- Tarefa do exercício
Reescreva como lista numerada as linhas dos registros, do início até a linha com "97: (853, 519)", inclusive, sem as linhas em branco. Deixe as imagens fora da resposta.

▼▼▼

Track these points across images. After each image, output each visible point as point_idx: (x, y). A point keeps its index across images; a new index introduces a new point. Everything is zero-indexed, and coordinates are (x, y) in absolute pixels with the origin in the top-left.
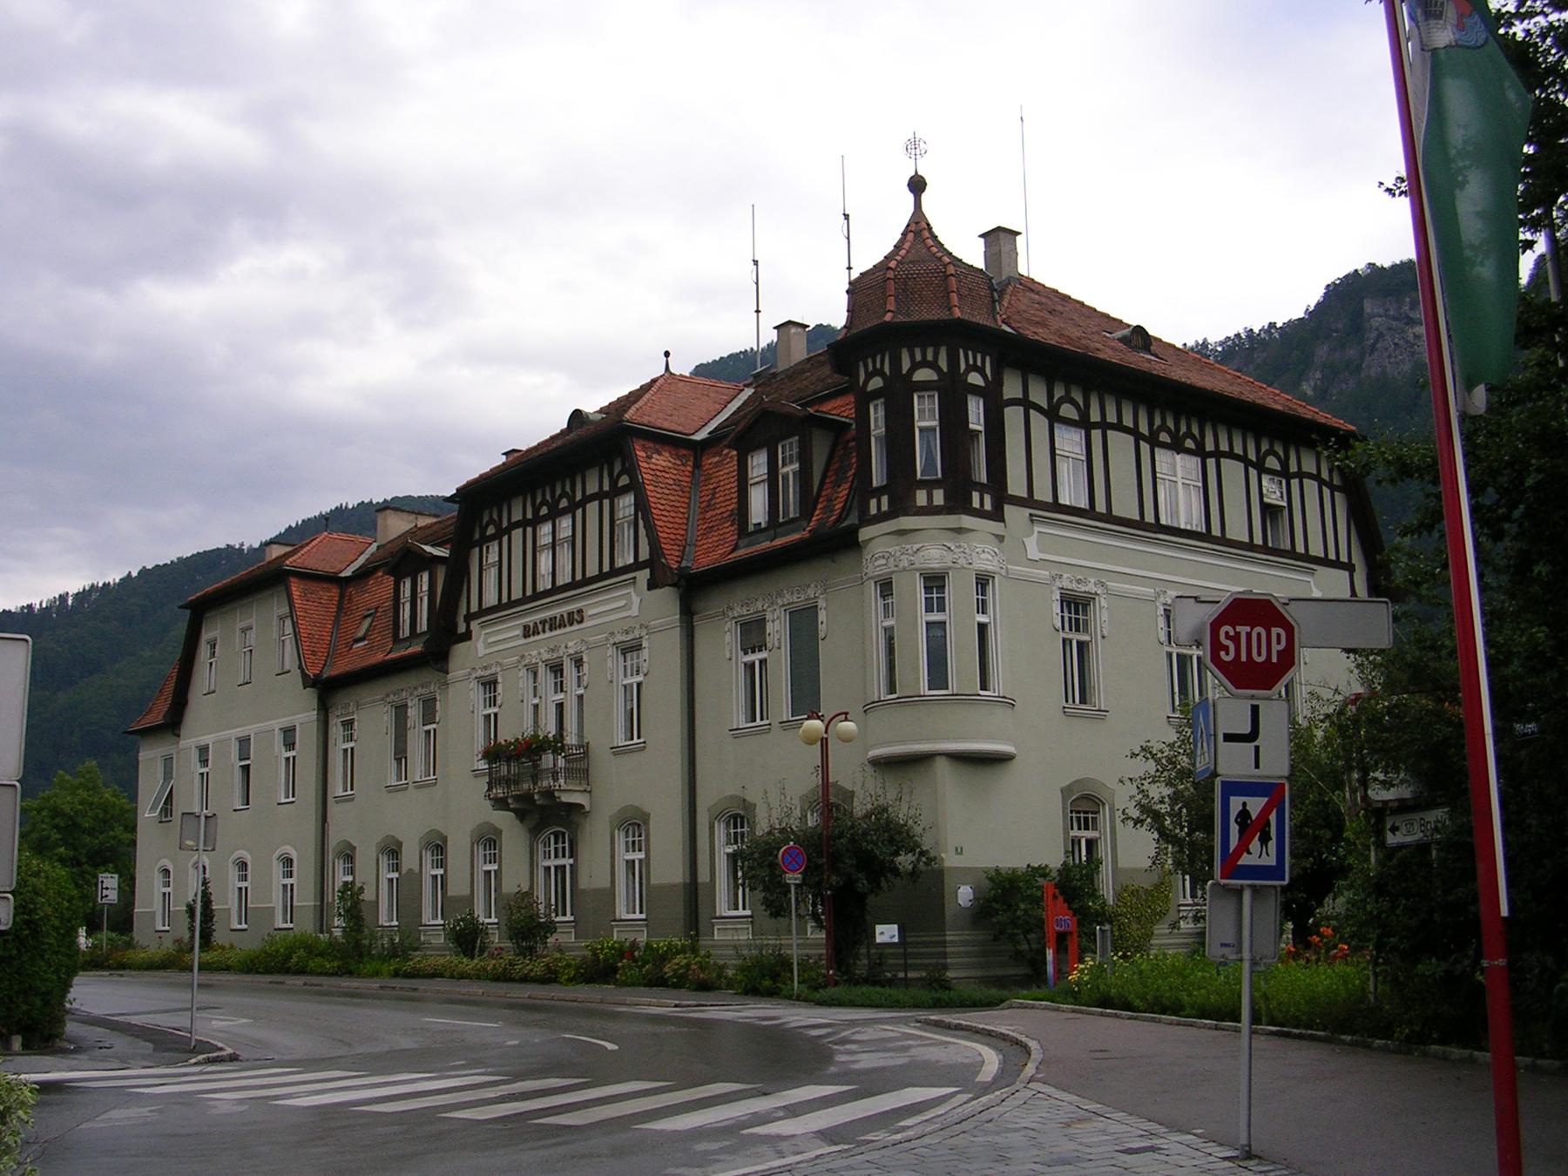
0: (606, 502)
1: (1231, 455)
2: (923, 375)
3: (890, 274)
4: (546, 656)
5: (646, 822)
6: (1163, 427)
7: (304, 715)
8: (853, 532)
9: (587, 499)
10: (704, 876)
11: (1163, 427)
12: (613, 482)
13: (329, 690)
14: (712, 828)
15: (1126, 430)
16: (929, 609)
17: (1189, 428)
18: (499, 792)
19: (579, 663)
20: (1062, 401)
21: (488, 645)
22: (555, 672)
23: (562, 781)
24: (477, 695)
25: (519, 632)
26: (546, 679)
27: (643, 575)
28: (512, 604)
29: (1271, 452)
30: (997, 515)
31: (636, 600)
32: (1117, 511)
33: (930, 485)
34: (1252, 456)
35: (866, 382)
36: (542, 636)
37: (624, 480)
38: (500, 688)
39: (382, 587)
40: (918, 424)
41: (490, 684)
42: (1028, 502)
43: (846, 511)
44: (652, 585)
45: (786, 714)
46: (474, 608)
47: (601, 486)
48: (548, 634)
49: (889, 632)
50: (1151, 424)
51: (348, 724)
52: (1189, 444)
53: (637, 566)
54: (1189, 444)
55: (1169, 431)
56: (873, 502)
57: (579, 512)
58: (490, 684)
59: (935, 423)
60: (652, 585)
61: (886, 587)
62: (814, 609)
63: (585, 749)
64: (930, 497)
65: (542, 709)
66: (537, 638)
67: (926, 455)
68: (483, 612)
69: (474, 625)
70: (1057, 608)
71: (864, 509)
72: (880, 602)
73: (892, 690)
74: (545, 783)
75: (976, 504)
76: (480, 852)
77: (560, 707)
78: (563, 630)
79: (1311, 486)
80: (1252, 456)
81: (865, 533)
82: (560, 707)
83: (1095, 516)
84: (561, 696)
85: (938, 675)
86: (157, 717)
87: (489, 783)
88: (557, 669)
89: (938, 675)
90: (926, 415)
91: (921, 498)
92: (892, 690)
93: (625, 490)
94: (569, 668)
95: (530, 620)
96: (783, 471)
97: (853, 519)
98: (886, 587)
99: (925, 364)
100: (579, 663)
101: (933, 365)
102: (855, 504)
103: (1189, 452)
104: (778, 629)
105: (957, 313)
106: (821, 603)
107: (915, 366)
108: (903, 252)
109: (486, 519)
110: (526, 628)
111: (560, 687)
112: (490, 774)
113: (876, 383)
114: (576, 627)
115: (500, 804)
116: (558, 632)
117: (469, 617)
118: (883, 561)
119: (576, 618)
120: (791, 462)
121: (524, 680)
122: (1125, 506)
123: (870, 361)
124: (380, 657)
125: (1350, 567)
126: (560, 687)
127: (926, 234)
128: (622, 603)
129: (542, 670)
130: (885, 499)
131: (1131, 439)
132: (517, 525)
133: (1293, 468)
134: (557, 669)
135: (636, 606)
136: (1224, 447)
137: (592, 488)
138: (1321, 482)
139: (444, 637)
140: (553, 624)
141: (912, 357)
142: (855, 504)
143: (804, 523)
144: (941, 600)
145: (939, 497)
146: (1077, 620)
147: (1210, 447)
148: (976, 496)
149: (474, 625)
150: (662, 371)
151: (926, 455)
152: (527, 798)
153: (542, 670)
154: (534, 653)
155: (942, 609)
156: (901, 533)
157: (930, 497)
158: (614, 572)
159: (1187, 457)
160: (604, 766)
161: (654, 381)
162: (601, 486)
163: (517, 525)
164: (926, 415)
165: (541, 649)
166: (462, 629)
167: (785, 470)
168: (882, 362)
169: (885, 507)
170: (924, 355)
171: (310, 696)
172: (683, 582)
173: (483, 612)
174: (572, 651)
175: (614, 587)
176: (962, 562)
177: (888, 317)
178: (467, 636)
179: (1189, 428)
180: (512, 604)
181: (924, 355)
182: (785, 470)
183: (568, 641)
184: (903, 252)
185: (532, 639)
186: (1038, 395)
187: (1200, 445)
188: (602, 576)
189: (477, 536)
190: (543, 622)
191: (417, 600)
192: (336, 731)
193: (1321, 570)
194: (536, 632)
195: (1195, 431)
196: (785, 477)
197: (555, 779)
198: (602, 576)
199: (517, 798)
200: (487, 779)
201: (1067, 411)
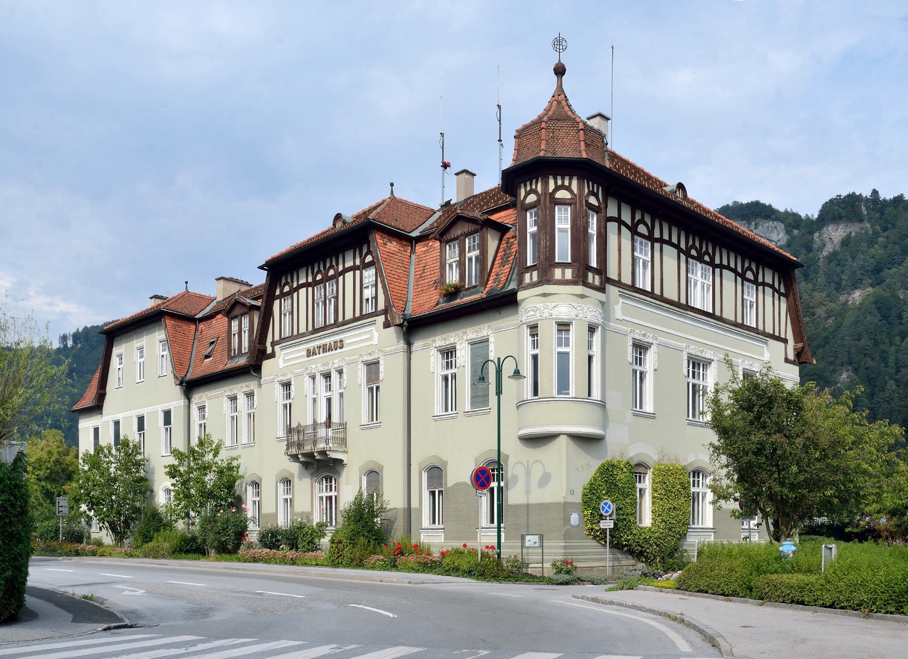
0: (358, 272)
1: (728, 268)
2: (562, 194)
3: (543, 125)
4: (321, 368)
5: (382, 471)
6: (693, 247)
7: (175, 401)
8: (514, 294)
9: (346, 270)
10: (414, 504)
11: (693, 247)
12: (363, 261)
13: (190, 387)
14: (420, 475)
15: (673, 245)
16: (560, 345)
17: (707, 248)
18: (294, 451)
19: (340, 372)
20: (639, 222)
21: (283, 362)
22: (326, 378)
23: (331, 445)
24: (279, 391)
25: (305, 353)
26: (321, 382)
27: (381, 319)
28: (300, 335)
29: (749, 269)
30: (602, 289)
31: (376, 334)
32: (666, 295)
33: (564, 265)
34: (739, 270)
35: (525, 197)
36: (318, 356)
37: (369, 259)
38: (292, 387)
39: (220, 321)
40: (557, 226)
41: (287, 385)
42: (618, 283)
43: (508, 280)
44: (387, 325)
45: (468, 407)
46: (277, 338)
47: (354, 262)
48: (322, 355)
49: (535, 358)
50: (687, 243)
51: (202, 408)
52: (707, 258)
53: (376, 314)
54: (707, 258)
55: (696, 249)
56: (527, 276)
57: (341, 278)
58: (287, 385)
59: (569, 226)
60: (387, 325)
61: (534, 328)
62: (487, 341)
63: (343, 426)
64: (563, 273)
65: (318, 401)
66: (315, 357)
67: (563, 249)
68: (282, 340)
69: (277, 348)
70: (630, 349)
71: (520, 281)
72: (530, 339)
73: (536, 393)
74: (321, 446)
75: (590, 280)
76: (281, 487)
77: (329, 400)
78: (331, 353)
79: (769, 291)
80: (739, 270)
81: (521, 295)
82: (329, 400)
83: (656, 297)
84: (330, 393)
85: (563, 386)
86: (88, 400)
87: (287, 445)
88: (327, 376)
89: (563, 386)
90: (563, 220)
91: (558, 273)
92: (536, 393)
93: (371, 264)
94: (335, 376)
95: (311, 345)
96: (468, 255)
97: (512, 286)
98: (534, 328)
99: (563, 187)
100: (340, 372)
101: (569, 189)
102: (514, 276)
103: (706, 263)
104: (463, 355)
105: (584, 156)
106: (491, 340)
107: (557, 188)
108: (550, 113)
109: (283, 282)
110: (308, 351)
111: (329, 388)
112: (288, 440)
113: (532, 198)
114: (338, 351)
115: (295, 458)
116: (328, 354)
117: (274, 344)
118: (533, 313)
119: (340, 345)
120: (474, 250)
121: (308, 381)
122: (671, 293)
123: (528, 183)
124: (220, 368)
125: (785, 341)
126: (329, 388)
127: (564, 103)
128: (368, 336)
129: (318, 377)
130: (535, 274)
131: (676, 251)
132: (302, 286)
133: (760, 280)
134: (327, 376)
135: (377, 339)
136: (725, 263)
137: (349, 264)
138: (774, 290)
139: (259, 356)
140: (325, 349)
141: (556, 183)
142: (514, 276)
143: (482, 289)
144: (567, 339)
145: (569, 274)
146: (640, 359)
147: (717, 261)
148: (590, 275)
149: (277, 348)
150: (389, 195)
151: (563, 249)
152: (310, 455)
153: (318, 377)
154: (313, 366)
155: (567, 345)
156: (545, 295)
157: (563, 273)
158: (362, 317)
159: (704, 266)
160: (353, 434)
161: (384, 201)
162: (354, 262)
163: (302, 286)
164: (563, 220)
165: (318, 364)
166: (269, 350)
167: (470, 254)
168: (536, 186)
169: (535, 279)
170: (563, 182)
171: (177, 391)
172: (405, 323)
173: (282, 340)
174: (336, 366)
175: (363, 326)
176: (581, 316)
177: (542, 154)
178: (273, 355)
179: (707, 248)
180: (300, 335)
181: (563, 182)
182: (470, 254)
183: (333, 360)
184: (550, 113)
185: (312, 358)
186: (626, 217)
187: (712, 259)
188: (355, 319)
189: (278, 292)
190: (319, 347)
191: (242, 330)
192: (195, 412)
193: (771, 342)
194: (314, 354)
195: (710, 251)
196: (470, 259)
197: (327, 443)
198: (355, 319)
199: (304, 455)
200: (286, 443)
201: (642, 229)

▲▲▲

- Resultado da tarefa
1. Track these points across images. After each image, output each visible point as point_idx: (x, y). A point keeps its index across images; a new index introduces a new point. Everything is zero-indexed, and coordinates are (x, y) in absolute pixels with the origin in the top-left.
2. 0: (606, 502)
3. 1: (1231, 455)
4. 2: (923, 375)
5. 3: (890, 274)
6. 4: (546, 656)
7. 5: (646, 822)
8. 6: (1163, 427)
9. 7: (304, 715)
10. 8: (853, 532)
11. 9: (587, 499)
12. 10: (704, 876)
13. 11: (1163, 427)
14. 12: (613, 482)
15. 13: (329, 690)
16. 14: (712, 828)
17. 15: (1126, 430)
18. 16: (929, 609)
19. 17: (1189, 428)
20. 18: (499, 792)
21. 19: (579, 663)
22. 20: (1062, 401)
23. 21: (488, 645)
24. 22: (555, 672)
25. 23: (562, 781)
26. 24: (477, 695)
27. 25: (519, 632)
28. 26: (546, 679)
29. 27: (643, 575)
30. 28: (512, 604)
31. 29: (1271, 452)
32. 30: (997, 515)
33. 31: (636, 600)
34. 32: (1117, 511)
35. 33: (930, 485)
36. 34: (1252, 456)
37. 35: (866, 382)
38. 36: (542, 636)
39. 37: (624, 480)
40. 38: (500, 688)
41. 39: (382, 587)
42. 40: (918, 424)
43. 41: (490, 684)
44. 42: (1028, 502)
45. 43: (846, 511)
46. 44: (652, 585)
47. 45: (786, 714)
48. 46: (474, 608)
49. 47: (601, 486)
50. 48: (548, 634)
51. 49: (889, 632)
52. 50: (1151, 424)
53. 51: (348, 724)
54. 52: (1189, 444)
55. 53: (637, 566)
56. 54: (1189, 444)
57. 55: (1169, 431)
58. 56: (873, 502)
59. 57: (579, 512)
60. 58: (490, 684)
61. 59: (935, 423)
62. 60: (652, 585)
63. 61: (886, 587)
64. 62: (814, 609)
65. 63: (585, 749)
66. 64: (930, 497)
67. 65: (542, 709)
68. 66: (537, 638)
69. 67: (926, 455)
70. 68: (483, 612)
71. 69: (474, 625)
72. 70: (1057, 608)
73. 71: (864, 509)
74. 72: (880, 602)
75. 73: (892, 690)
76. 74: (545, 783)
77. 75: (976, 504)
78. 76: (480, 852)
79. 77: (560, 707)
80. 78: (563, 630)
81. 79: (1311, 486)
82. 80: (1252, 456)
83. 81: (865, 533)
84. 82: (560, 707)
85. 83: (1095, 516)
86. 84: (561, 696)
87. 85: (938, 675)
88. 86: (157, 717)
89. 87: (489, 783)
90. 88: (557, 669)
91. 89: (938, 675)
92. 90: (926, 415)
93. 91: (921, 498)
94. 92: (892, 690)
95. 93: (625, 490)
96. 94: (569, 668)
97. 95: (530, 620)
98. 96: (783, 471)
99. 97: (853, 519)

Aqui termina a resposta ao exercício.